BRIEF ▸
Every record is to be printed exactly as written; pictures are to be omitted.

INFORMATION SHOWN ▸

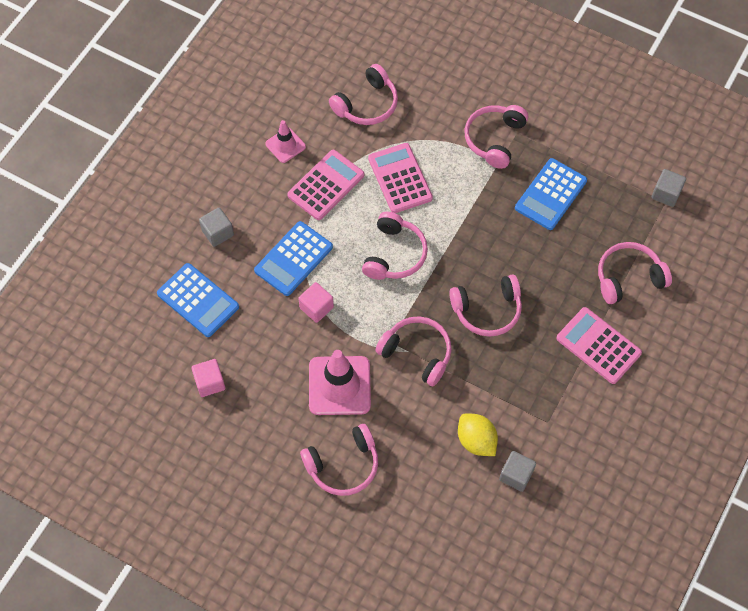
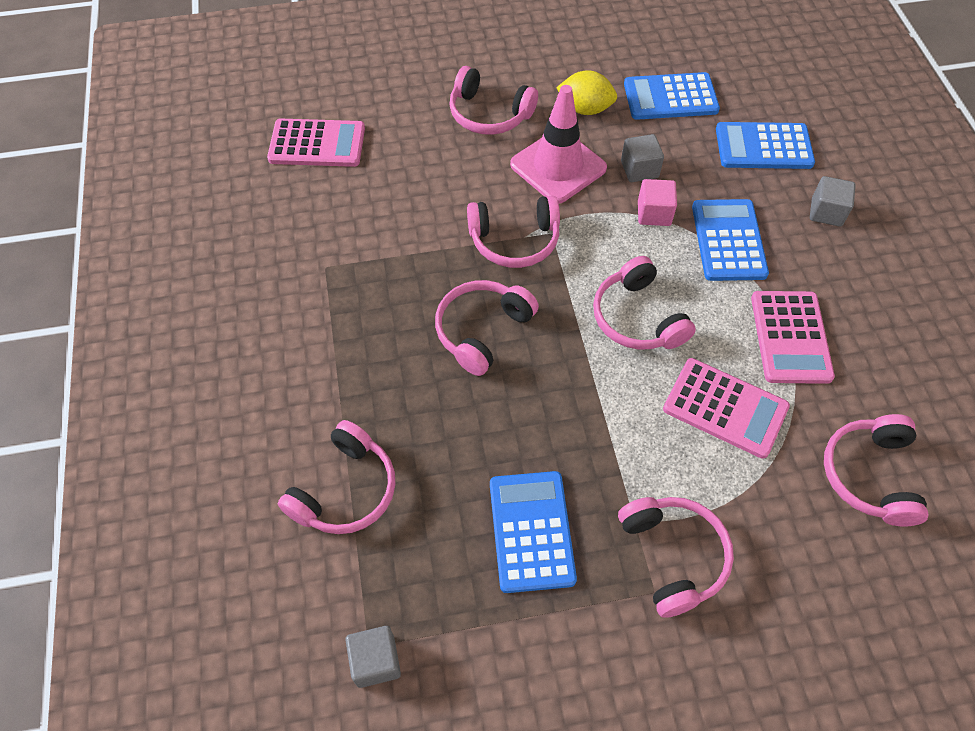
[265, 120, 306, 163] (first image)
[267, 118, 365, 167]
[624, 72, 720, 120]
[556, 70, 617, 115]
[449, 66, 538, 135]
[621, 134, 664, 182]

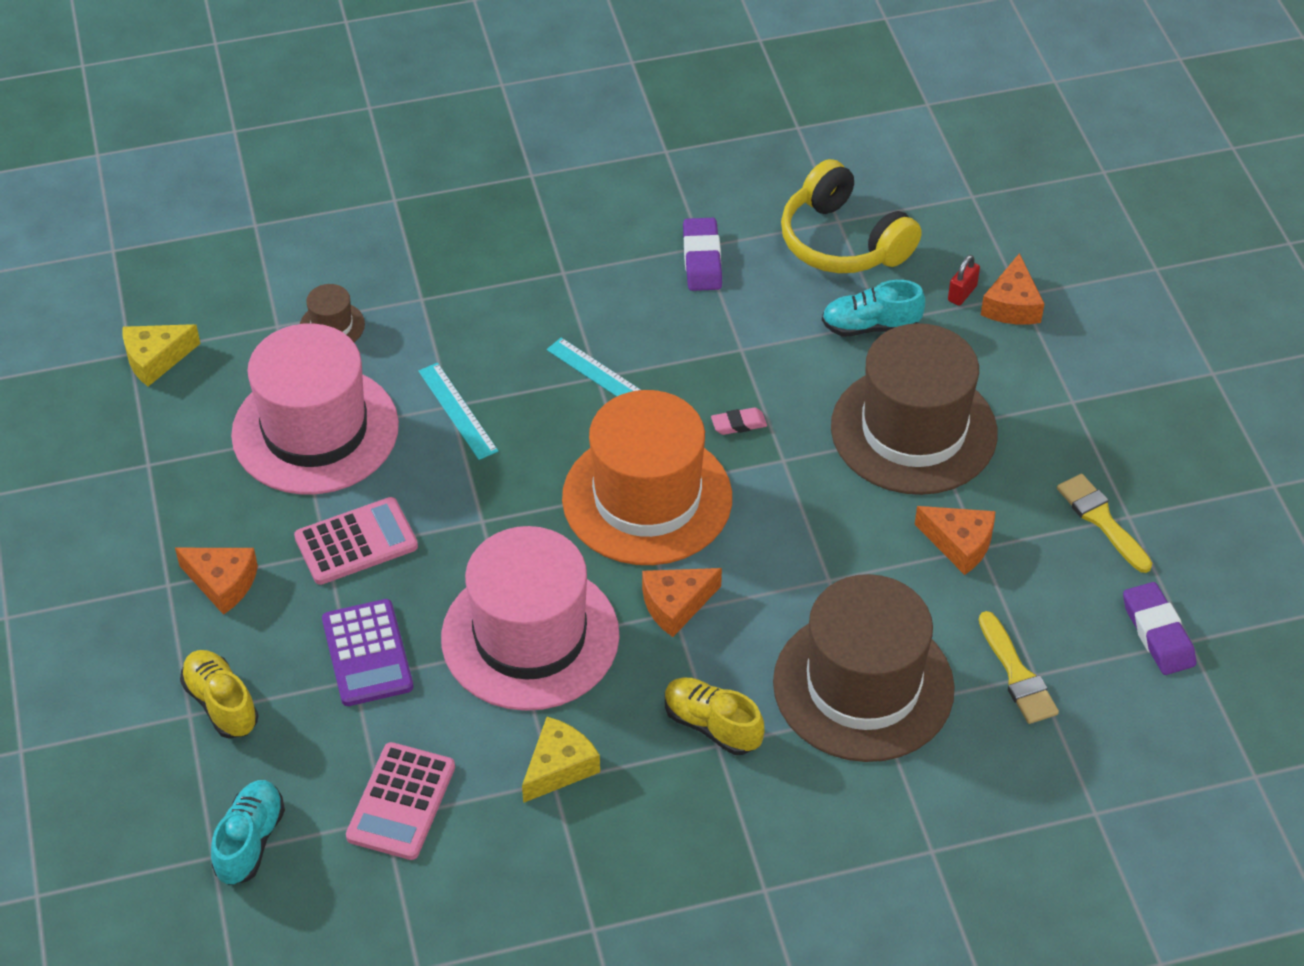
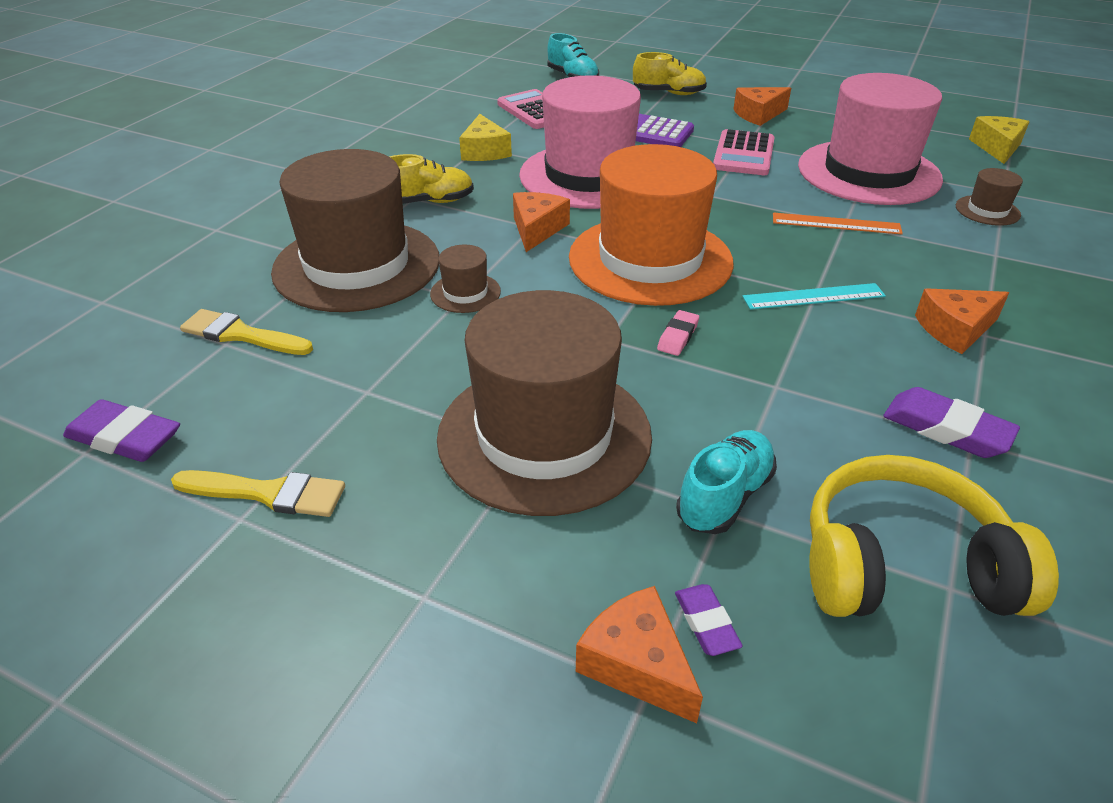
[675, 584, 743, 656]
[773, 213, 903, 234]
[915, 288, 1009, 354]
[430, 245, 501, 313]

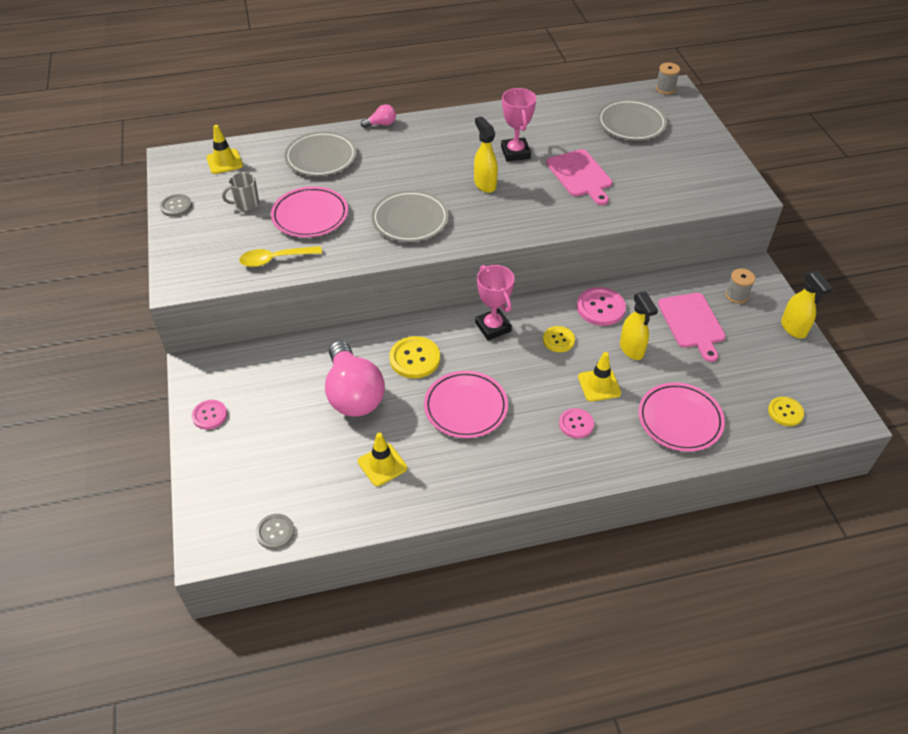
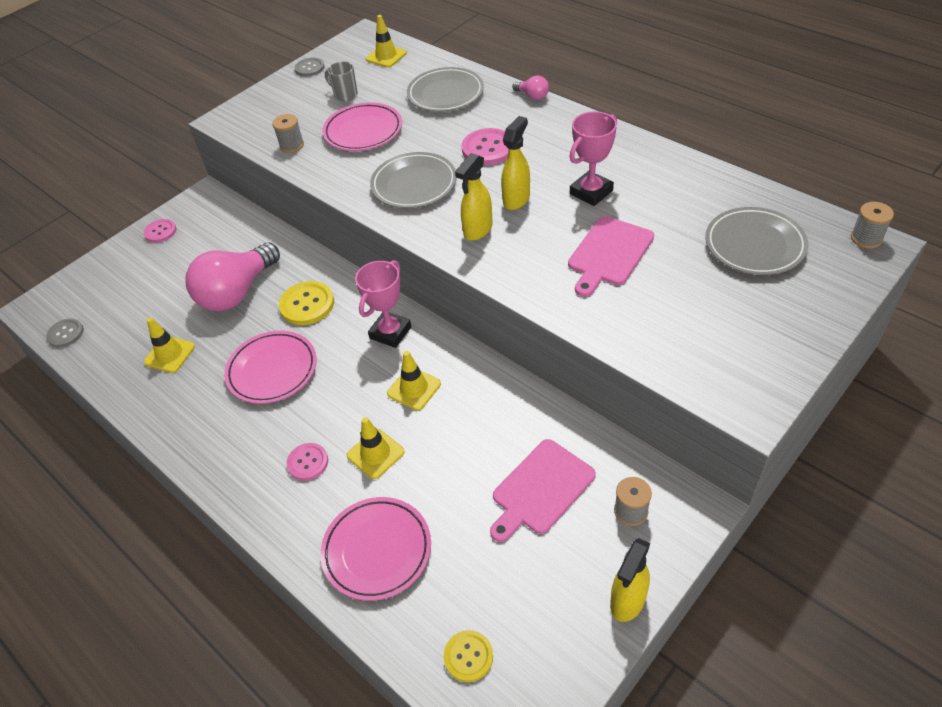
[272, 114, 304, 153]
[462, 128, 509, 165]
[455, 153, 493, 241]
[387, 351, 441, 411]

TASK RESPONSE ▸
[265, 120, 306, 163] (first image)
[267, 118, 365, 167]
[624, 72, 720, 120]
[556, 70, 617, 115]
[449, 66, 538, 135]
[621, 134, 664, 182]

[675, 584, 743, 656]
[773, 213, 903, 234]
[915, 288, 1009, 354]
[430, 245, 501, 313]

[272, 114, 304, 153]
[462, 128, 509, 165]
[455, 153, 493, 241]
[387, 351, 441, 411]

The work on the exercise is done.